[Revision tracking records]
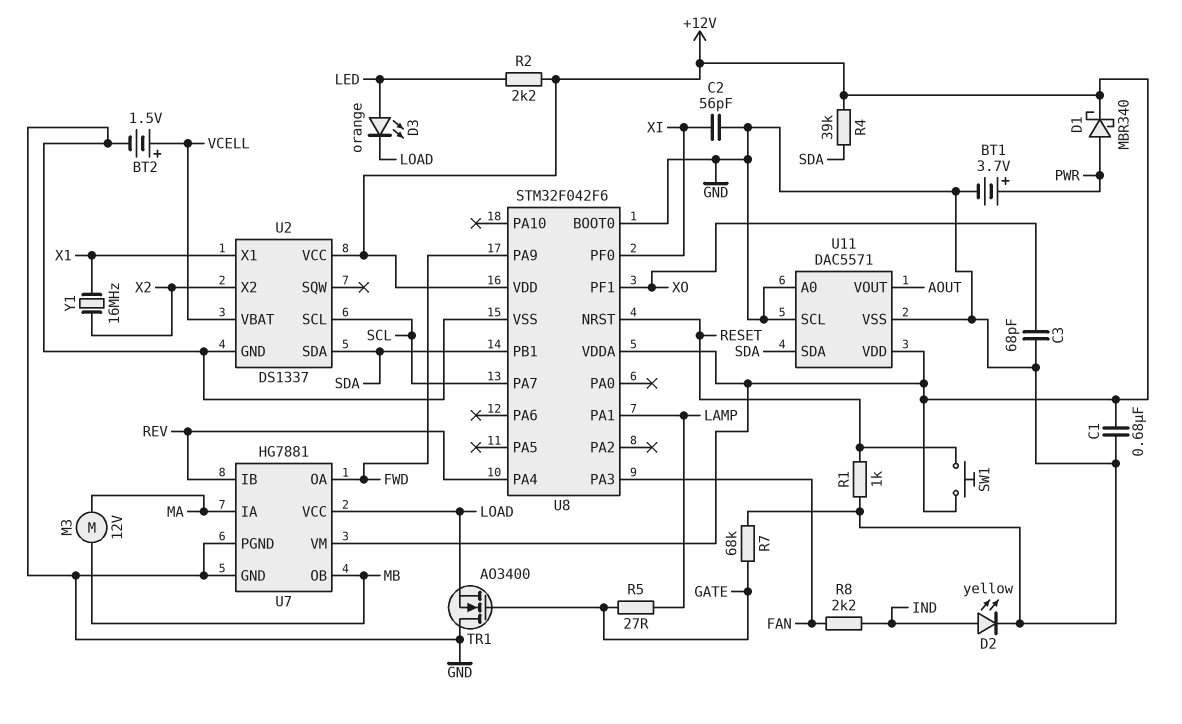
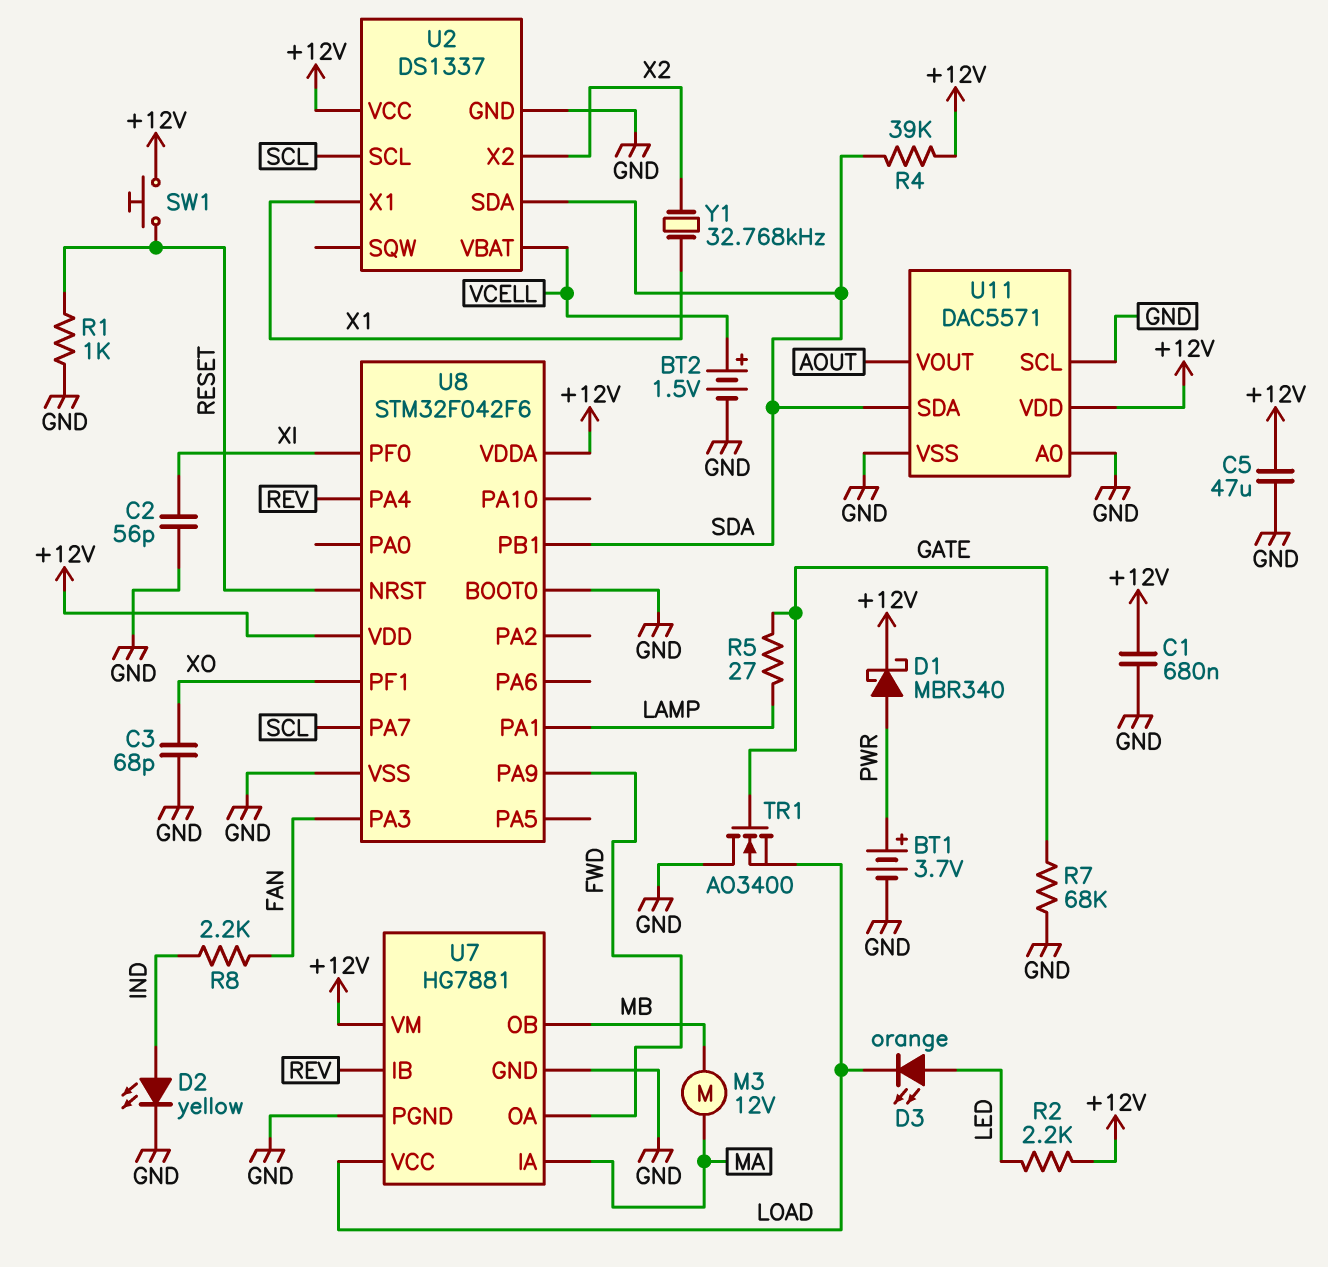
C5: none -> 47uF (+12V, GND)
Y1: 16MHz (X1, X2) -> 32.768kHz (X1, X2)

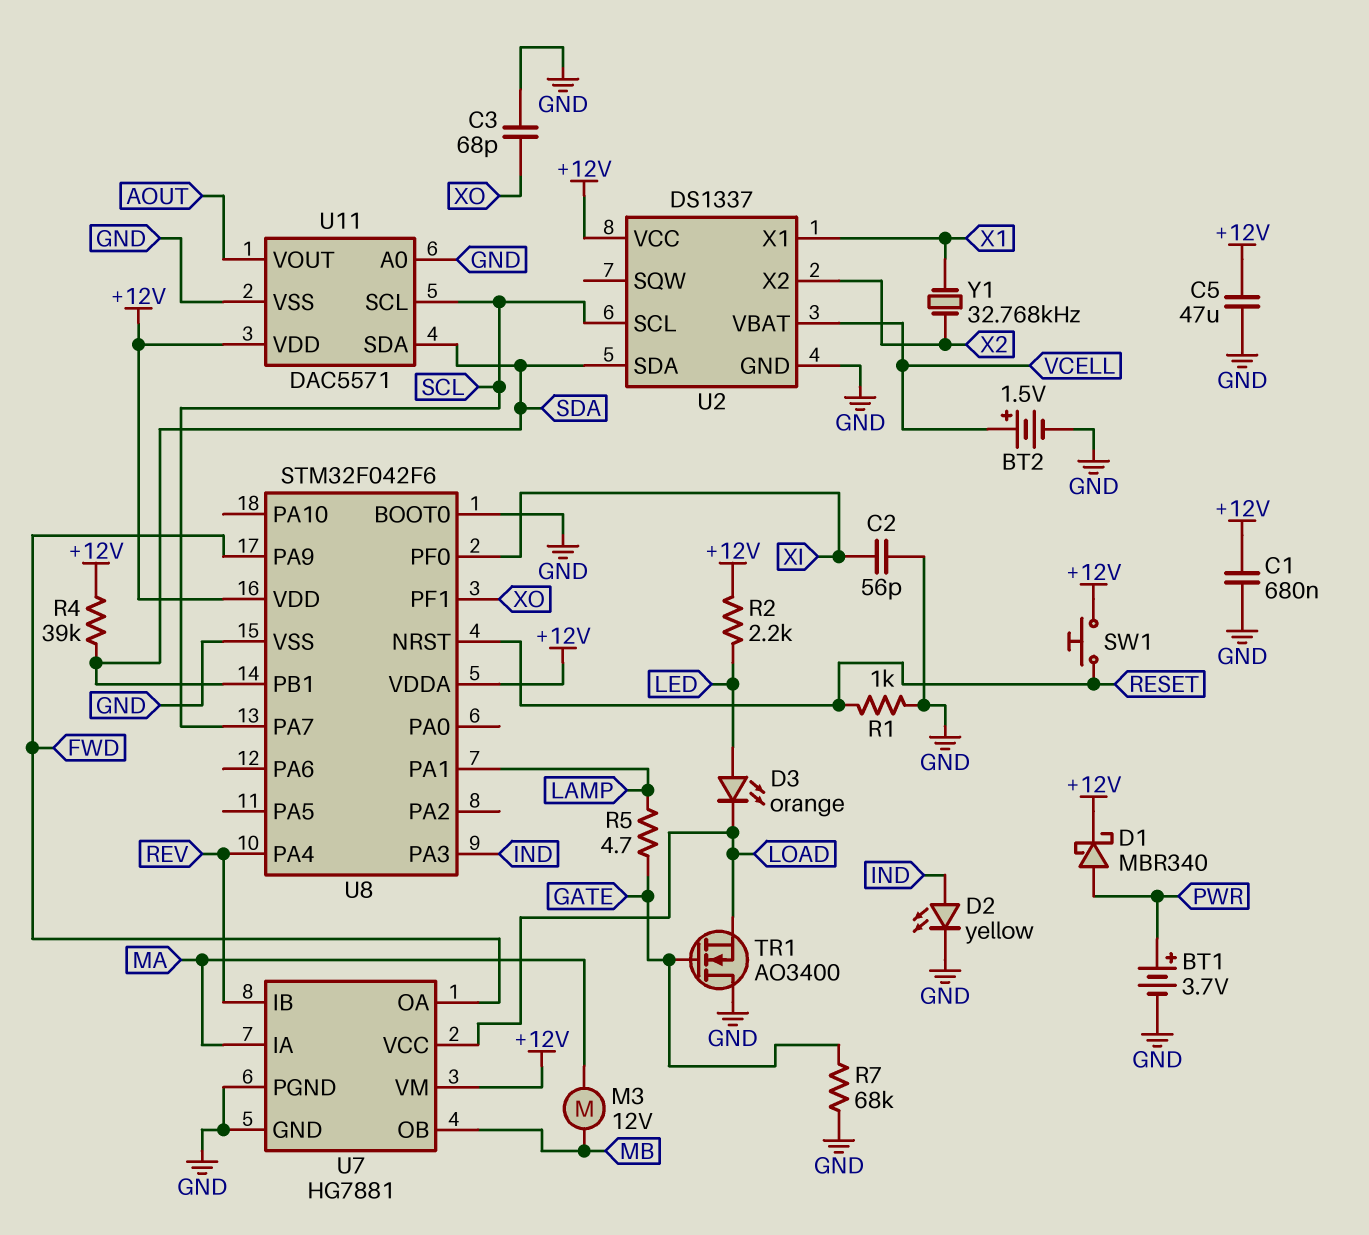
R5: 27 (GATE, LAMP) -> 4.7 (GATE, LAMP)
R8: 2.2k (FAN, IND) -> none
U8 pin PA3: FAN -> IND
U11 pin SCL: GND -> SCL

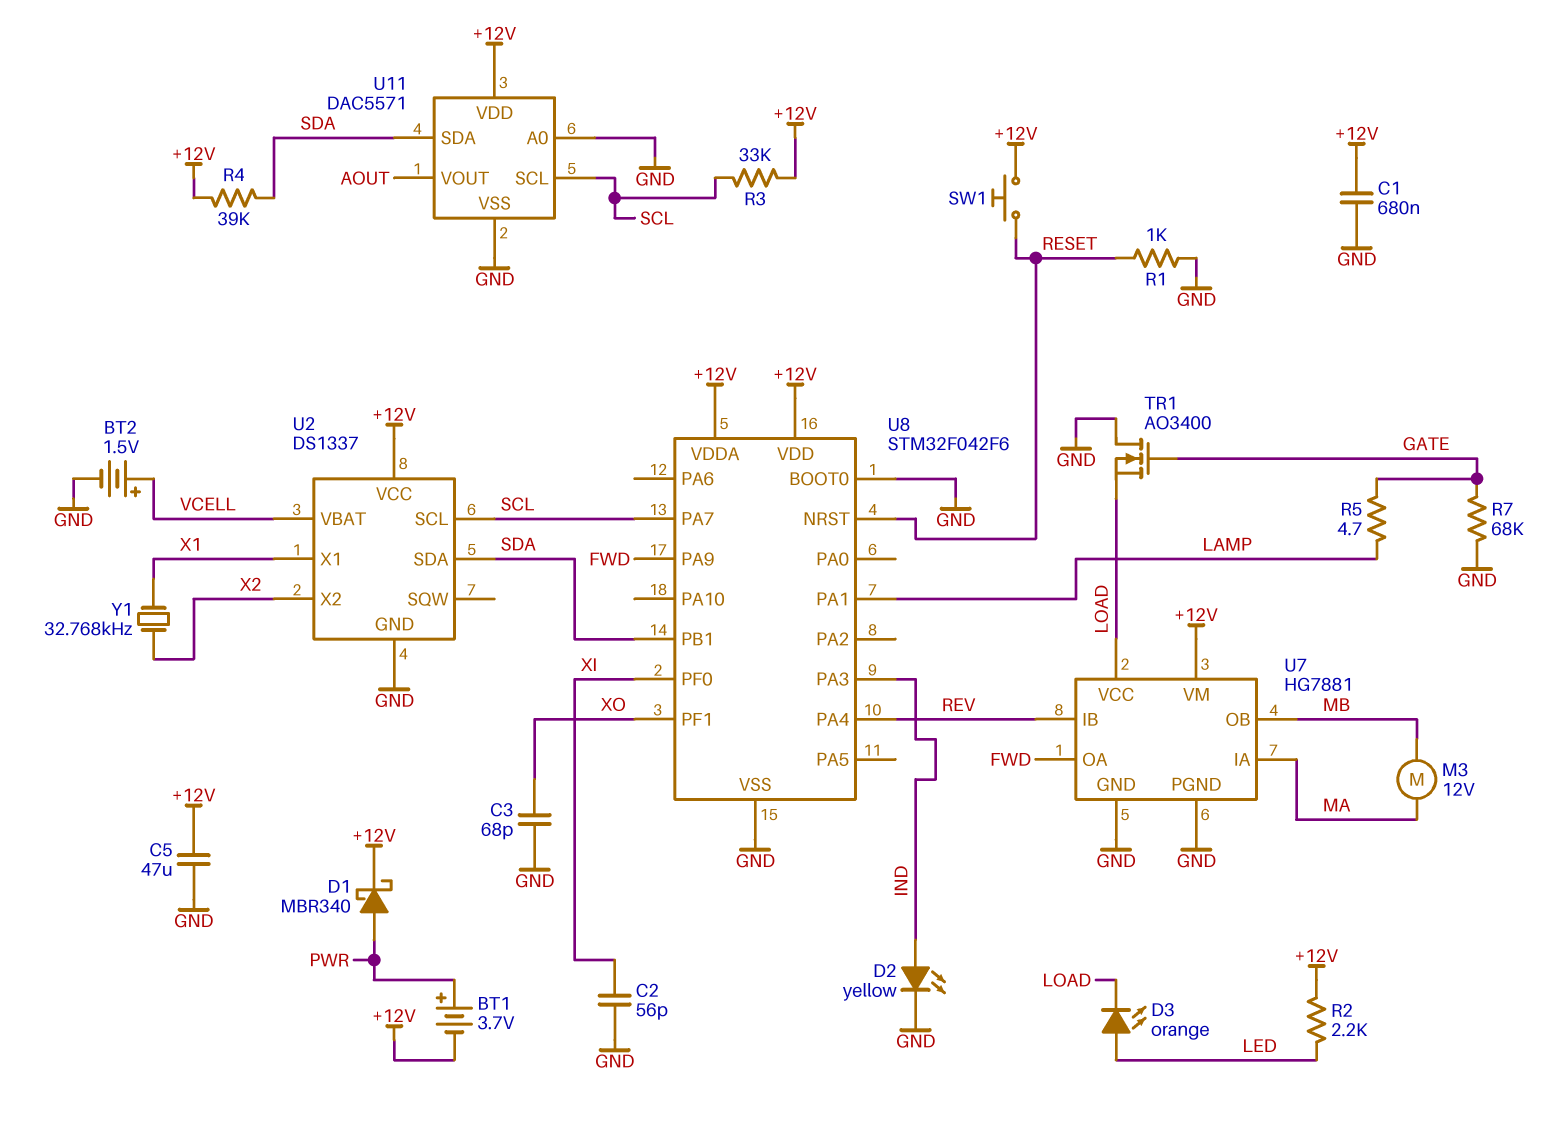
BT1: 3.7V (plus PWR, minus GND) -> 3.7V (plus PWR, minus +12V)
R3: none -> 33k (+12V, SCL)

Aim of the task: The records above must be returned exactly, with each picture omitted.

Answer below:
C5: none -> 47uF (+12V, GND)
Y1: 16MHz (X1, X2) -> 32.768kHz (X1, X2)

R5: 27 (GATE, LAMP) -> 4.7 (GATE, LAMP)
R8: 2.2k (FAN, IND) -> none
U8 pin PA3: FAN -> IND
U11 pin SCL: GND -> SCL

BT1: 3.7V (plus PWR, minus GND) -> 3.7V (plus PWR, minus +12V)
R3: none -> 33k (+12V, SCL)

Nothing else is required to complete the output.